*** Begin section ***
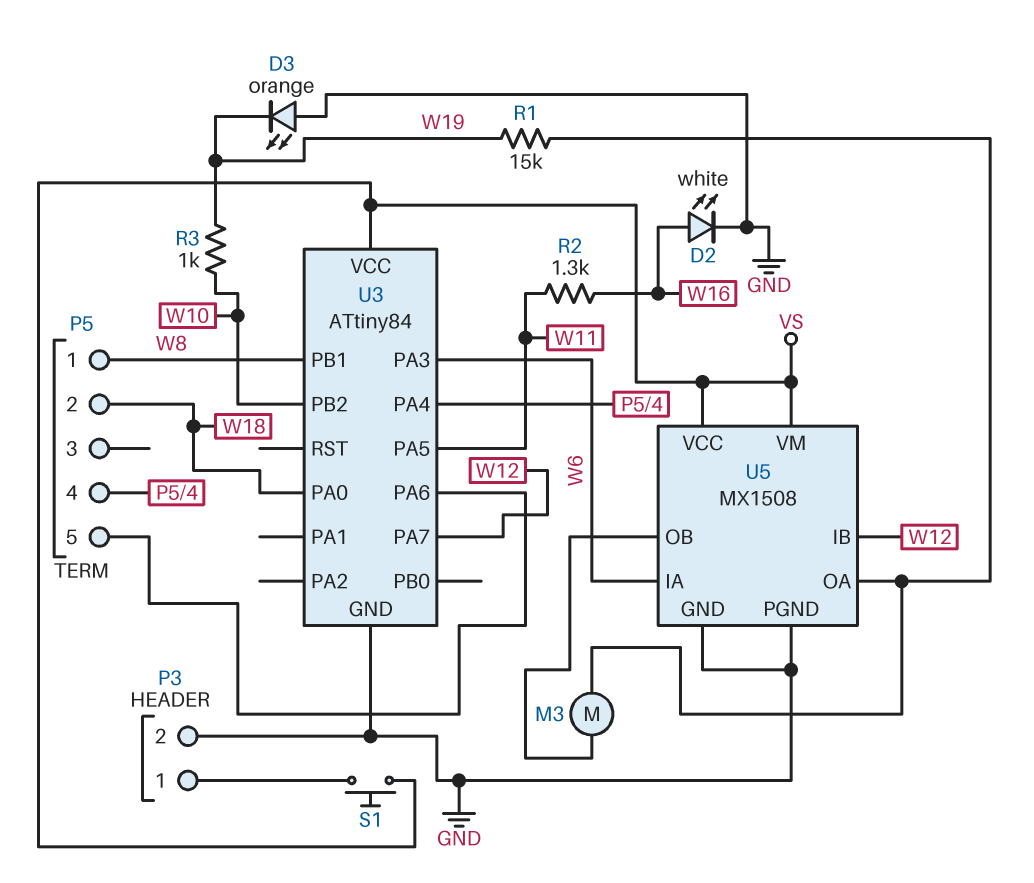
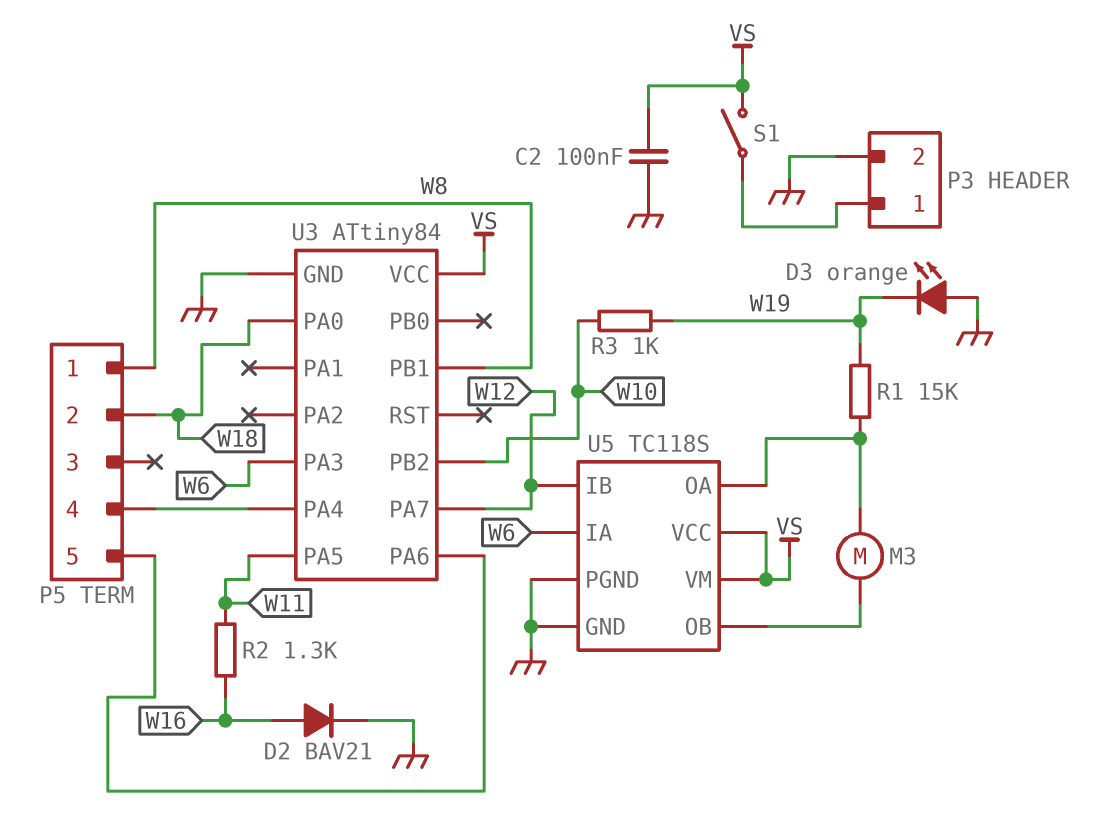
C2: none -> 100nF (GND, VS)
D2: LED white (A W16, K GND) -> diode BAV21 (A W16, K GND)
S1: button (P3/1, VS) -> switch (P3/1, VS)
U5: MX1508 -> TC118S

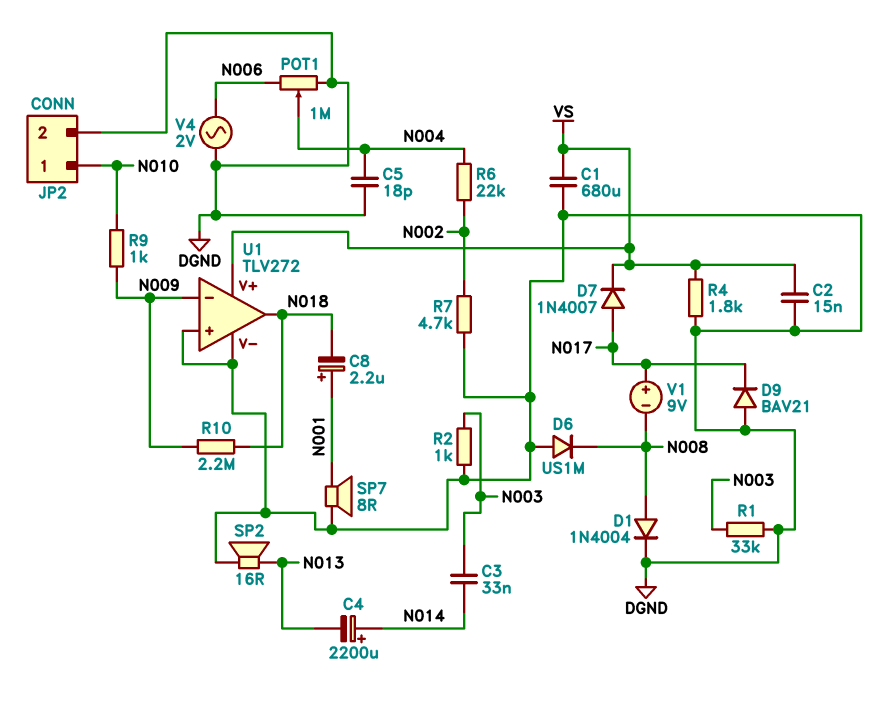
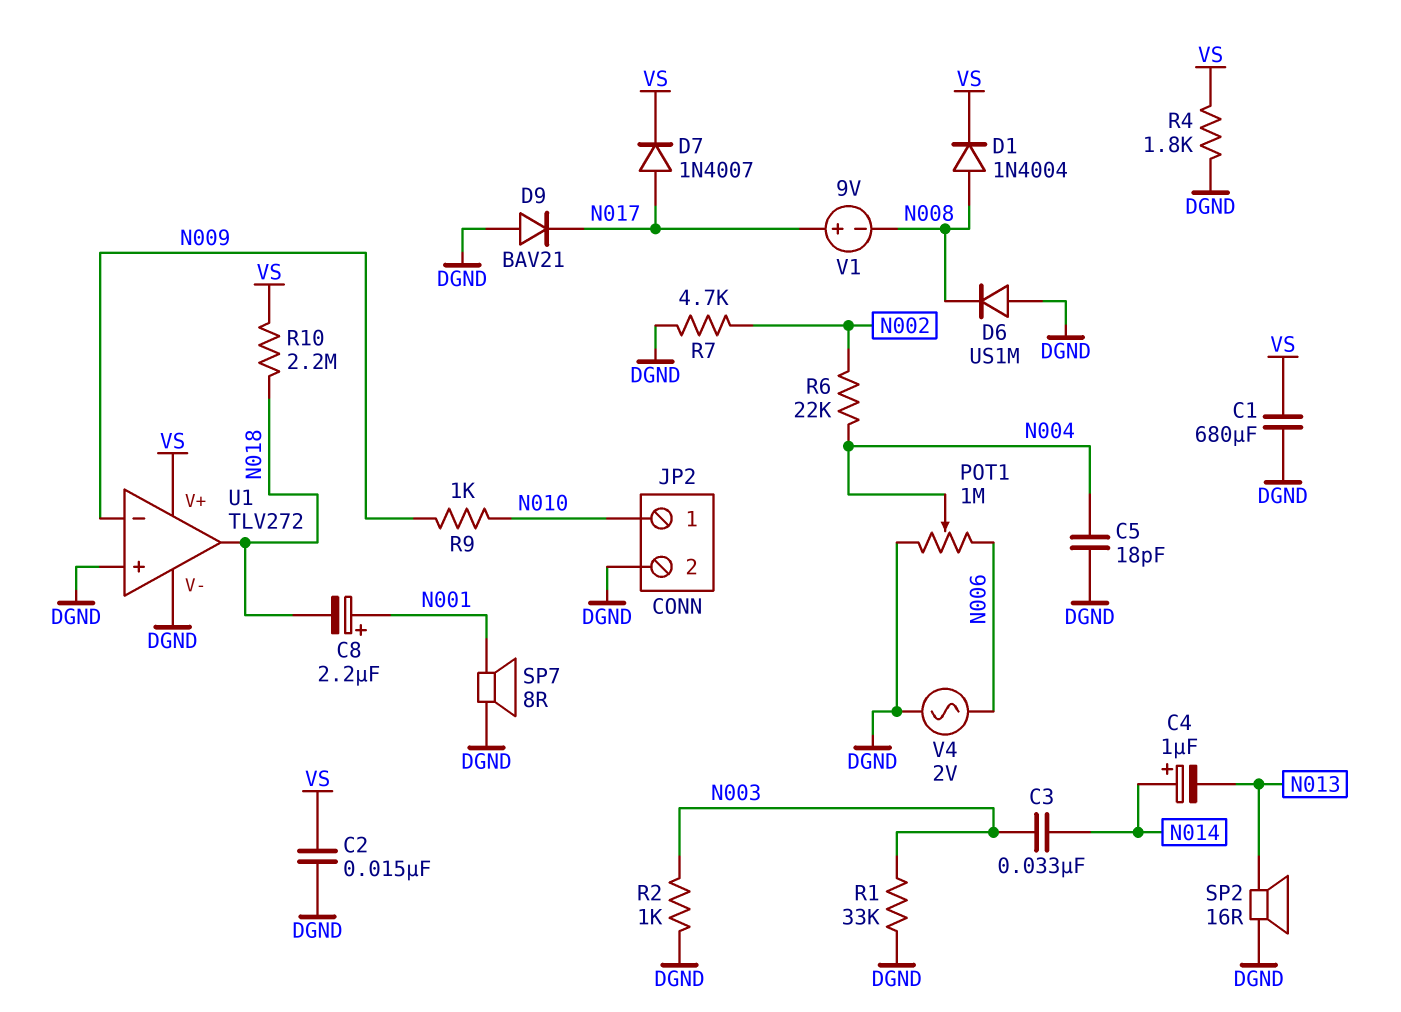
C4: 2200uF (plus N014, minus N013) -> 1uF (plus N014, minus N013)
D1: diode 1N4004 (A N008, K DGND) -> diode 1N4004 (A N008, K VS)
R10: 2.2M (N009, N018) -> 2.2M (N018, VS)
*** End section ***
● WHAT YOU WILL DO
Each line from the one with "D1: diode 1N4004" through the end of the entries above must be set down exactly, both end lines included, and no other line may appear.

● ANSWER BOX
D1: diode 1N4004 (A N008, K DGND) -> diode 1N4004 (A N008, K VS)
R10: 2.2M (N009, N018) -> 2.2M (N018, VS)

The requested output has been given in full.